Brief> Retype all of the listing exactly, with no pictures.

Records provided>
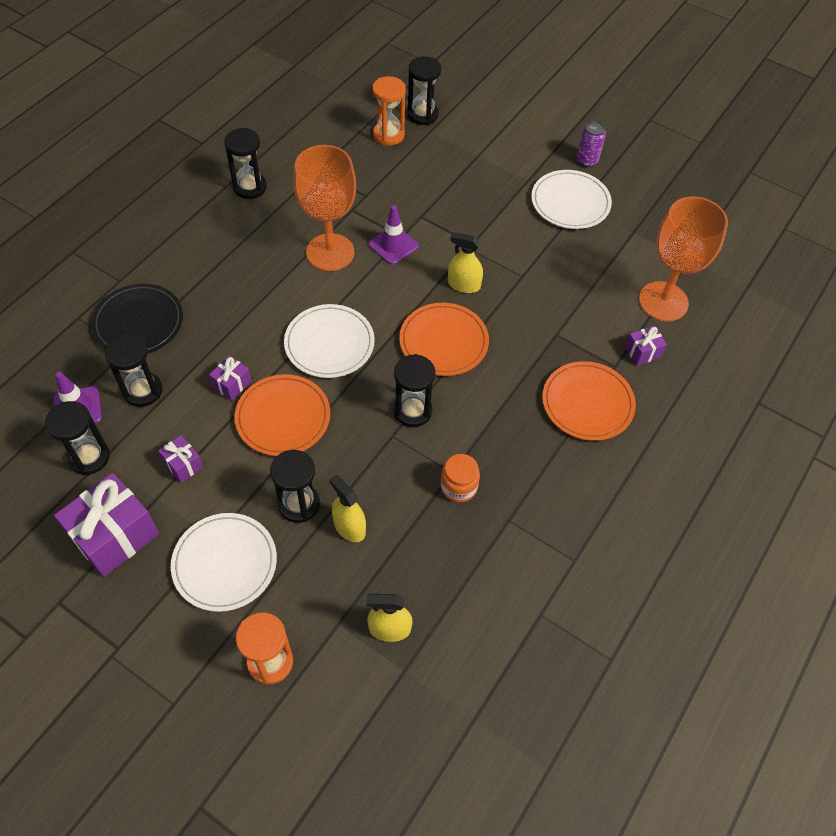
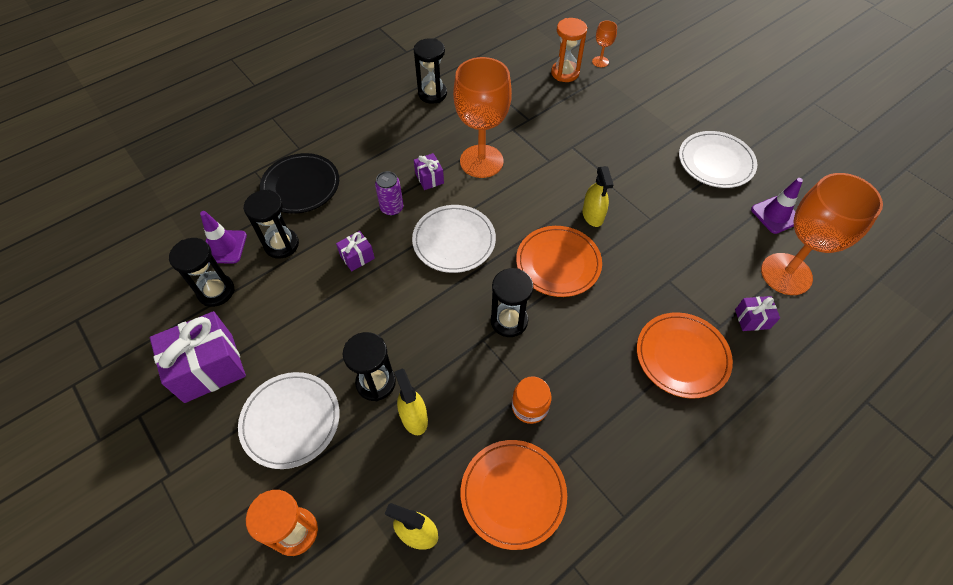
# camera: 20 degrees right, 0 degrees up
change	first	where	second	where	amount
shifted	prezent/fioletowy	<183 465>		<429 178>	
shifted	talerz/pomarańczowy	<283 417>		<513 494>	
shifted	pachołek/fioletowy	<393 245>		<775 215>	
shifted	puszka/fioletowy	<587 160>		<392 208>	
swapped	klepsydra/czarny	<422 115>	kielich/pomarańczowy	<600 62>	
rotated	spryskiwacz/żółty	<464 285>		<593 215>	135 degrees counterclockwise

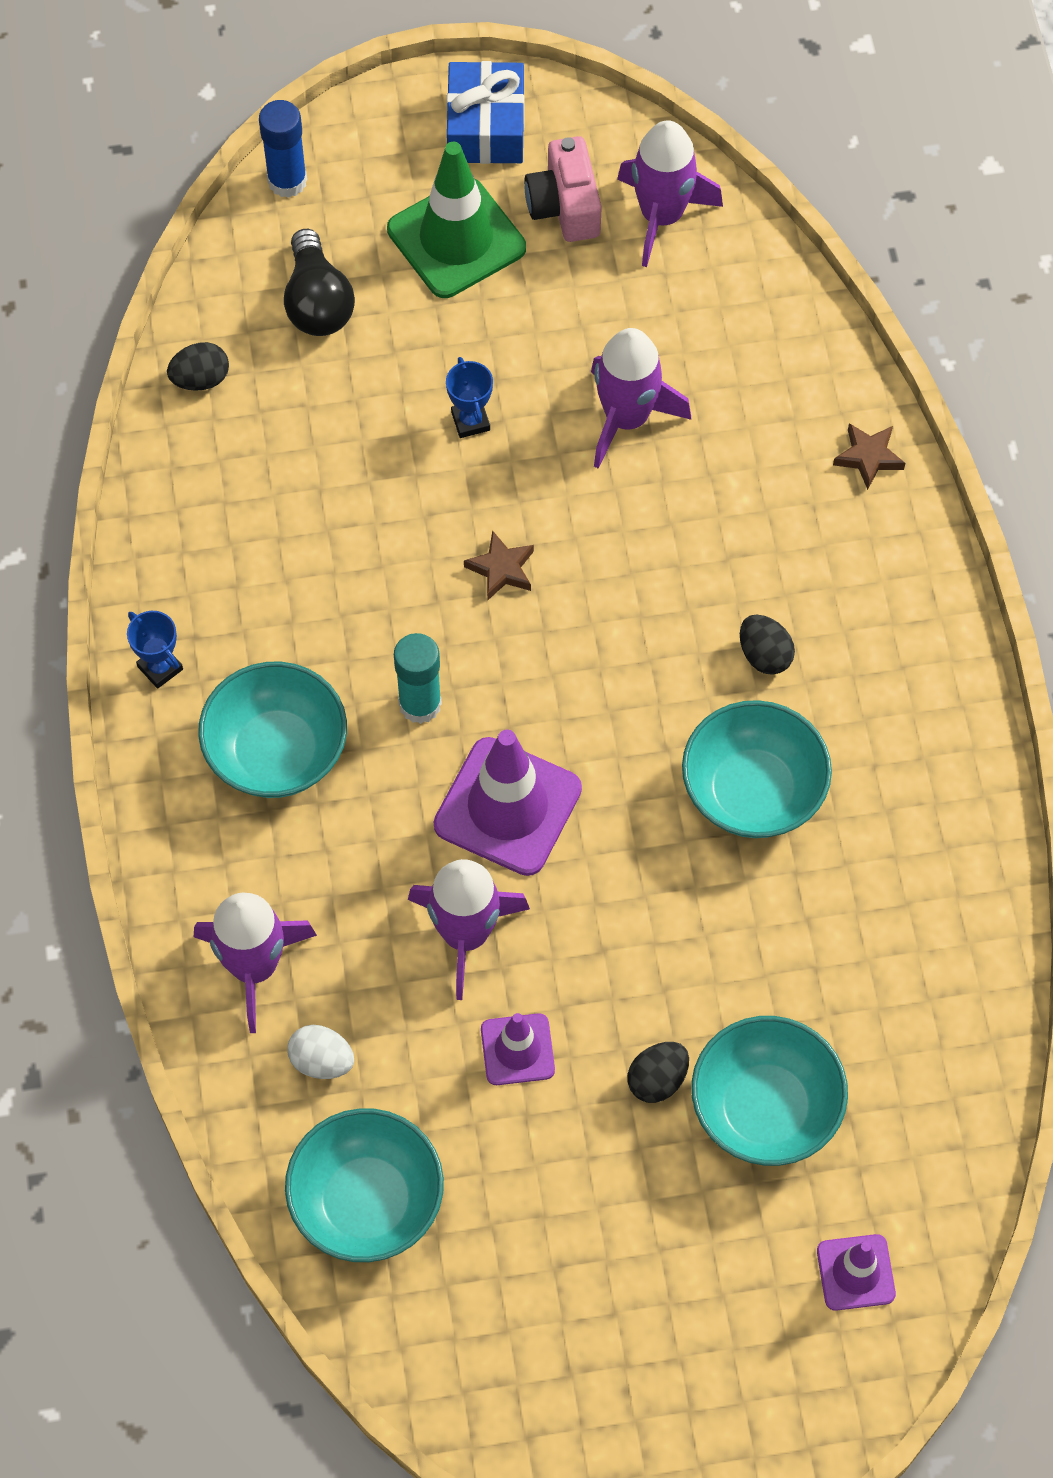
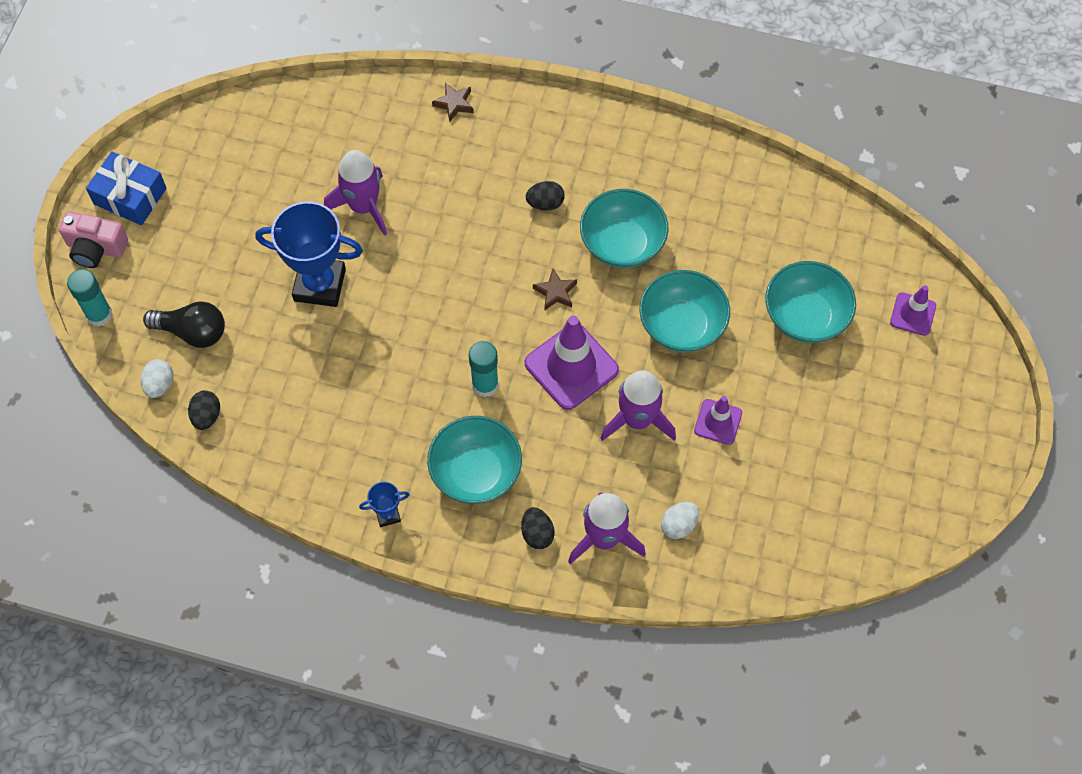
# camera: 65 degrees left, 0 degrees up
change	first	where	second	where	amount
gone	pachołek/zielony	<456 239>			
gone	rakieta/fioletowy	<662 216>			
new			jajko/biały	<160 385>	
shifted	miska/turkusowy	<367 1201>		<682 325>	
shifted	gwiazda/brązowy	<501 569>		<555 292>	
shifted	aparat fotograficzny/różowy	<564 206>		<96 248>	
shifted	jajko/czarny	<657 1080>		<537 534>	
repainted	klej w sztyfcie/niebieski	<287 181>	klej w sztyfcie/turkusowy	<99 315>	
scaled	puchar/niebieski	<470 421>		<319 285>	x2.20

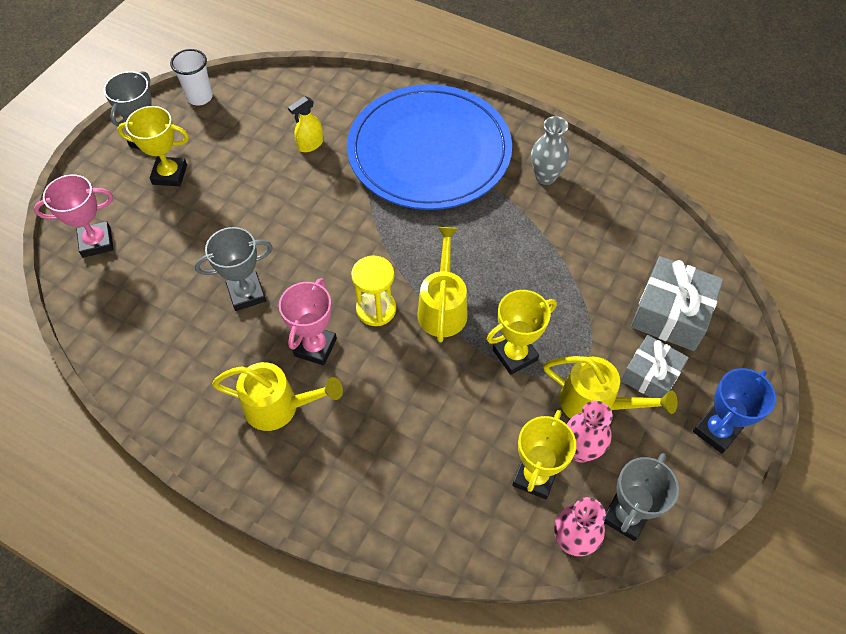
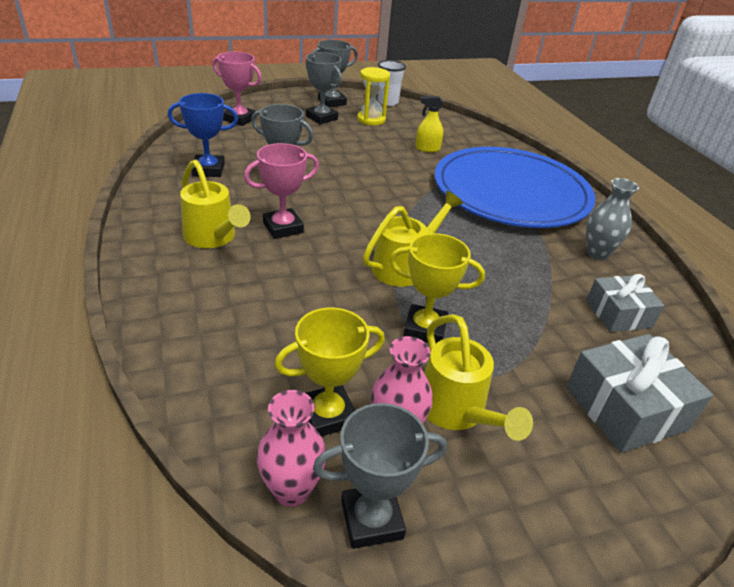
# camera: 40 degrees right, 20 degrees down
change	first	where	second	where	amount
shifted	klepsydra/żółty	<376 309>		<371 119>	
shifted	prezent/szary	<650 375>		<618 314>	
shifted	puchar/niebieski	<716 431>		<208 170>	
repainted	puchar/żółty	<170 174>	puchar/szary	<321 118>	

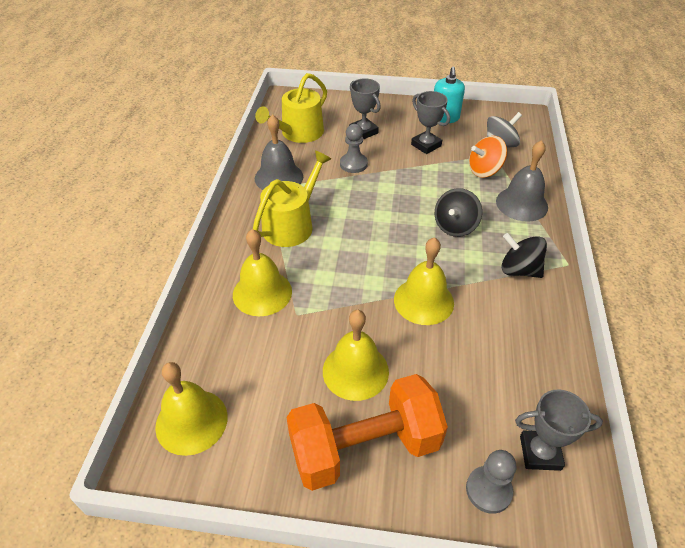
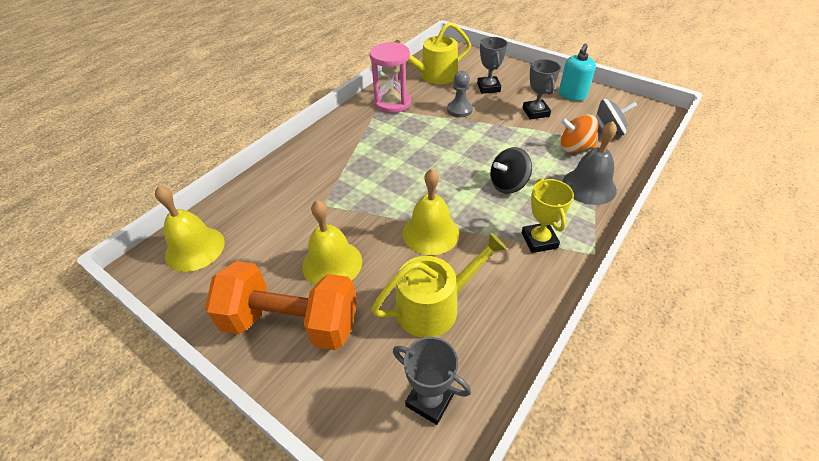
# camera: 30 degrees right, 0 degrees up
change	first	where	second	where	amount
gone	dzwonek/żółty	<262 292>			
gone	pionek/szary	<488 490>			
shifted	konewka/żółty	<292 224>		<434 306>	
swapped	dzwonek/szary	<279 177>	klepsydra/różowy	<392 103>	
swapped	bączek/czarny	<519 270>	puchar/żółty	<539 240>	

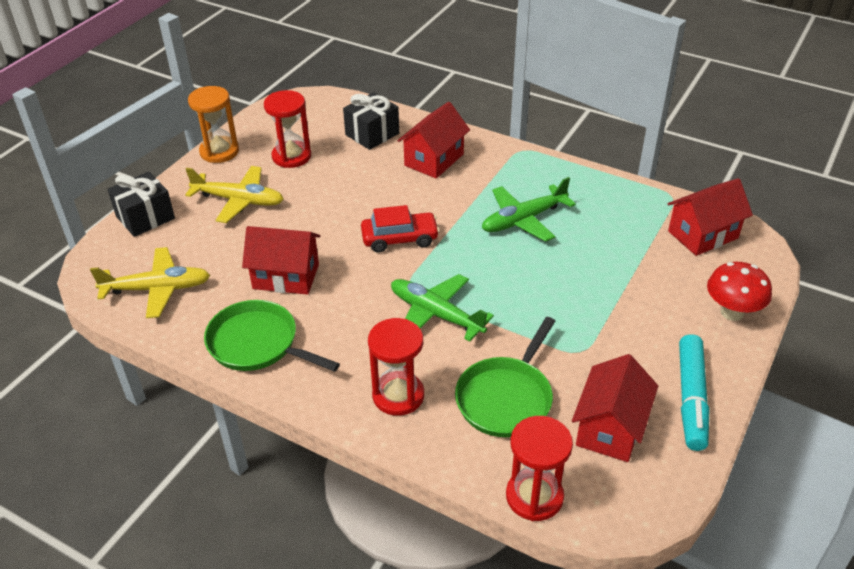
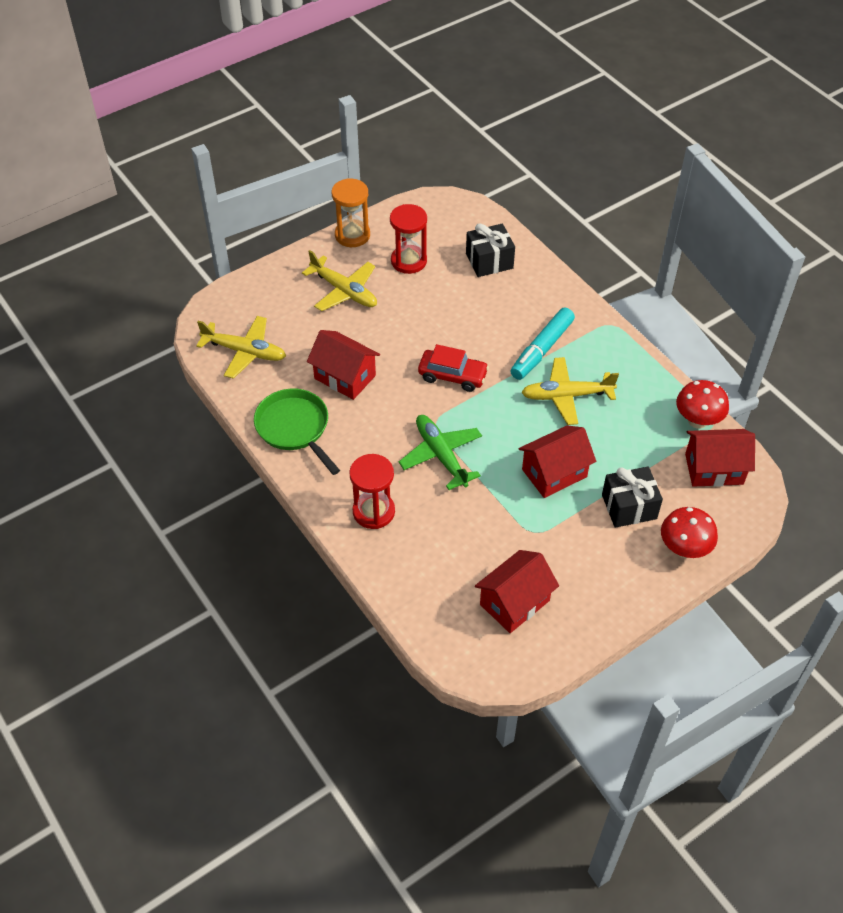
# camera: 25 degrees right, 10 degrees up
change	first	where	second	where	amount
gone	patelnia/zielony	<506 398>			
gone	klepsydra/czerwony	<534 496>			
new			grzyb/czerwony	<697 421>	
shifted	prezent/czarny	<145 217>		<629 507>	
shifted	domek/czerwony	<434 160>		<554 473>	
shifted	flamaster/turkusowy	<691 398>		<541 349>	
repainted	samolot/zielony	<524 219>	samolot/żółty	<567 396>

Response to the exercise>
# camera: 20 degrees right, 0 degrees up
change	first	where	second	where	amount
shifted	prezent/fioletowy	<183 465>		<429 178>	
shifted	talerz/pomarańczowy	<283 417>		<513 494>	
shifted	pachołek/fioletowy	<393 245>		<775 215>	
shifted	puszka/fioletowy	<587 160>		<392 208>	
swapped	klepsydra/czarny	<422 115>	kielich/pomarańczowy	<600 62>	
rotated	spryskiwacz/żółty	<464 285>		<593 215>	135 degrees counterclockwise

# camera: 65 degrees left, 0 degrees up
change	first	where	second	where	amount
gone	pachołek/zielony	<456 239>			
gone	rakieta/fioletowy	<662 216>			
new			jajko/biały	<160 385>	
shifted	miska/turkusowy	<367 1201>		<682 325>	
shifted	gwiazda/brązowy	<501 569>		<555 292>	
shifted	aparat fotograficzny/różowy	<564 206>		<96 248>	
shifted	jajko/czarny	<657 1080>		<537 534>	
repainted	klej w sztyfcie/niebieski	<287 181>	klej w sztyfcie/turkusowy	<99 315>	
scaled	puchar/niebieski	<470 421>		<319 285>	x2.20

# camera: 40 degrees right, 20 degrees down
change	first	where	second	where	amount
shifted	klepsydra/żółty	<376 309>		<371 119>	
shifted	prezent/szary	<650 375>		<618 314>	
shifted	puchar/niebieski	<716 431>		<208 170>	
repainted	puchar/żółty	<170 174>	puchar/szary	<321 118>	

# camera: 30 degrees right, 0 degrees up
change	first	where	second	where	amount
gone	dzwonek/żółty	<262 292>			
gone	pionek/szary	<488 490>			
shifted	konewka/żółty	<292 224>		<434 306>	
swapped	dzwonek/szary	<279 177>	klepsydra/różowy	<392 103>	
swapped	bączek/czarny	<519 270>	puchar/żółty	<539 240>	

# camera: 25 degrees right, 10 degrees up
change	first	where	second	where	amount
gone	patelnia/zielony	<506 398>			
gone	klepsydra/czerwony	<534 496>			
new			grzyb/czerwony	<697 421>	
shifted	prezent/czarny	<145 217>		<629 507>	
shifted	domek/czerwony	<434 160>		<554 473>	
shifted	flamaster/turkusowy	<691 398>		<541 349>	
repainted	samolot/zielony	<524 219>	samolot/żółty	<567 396>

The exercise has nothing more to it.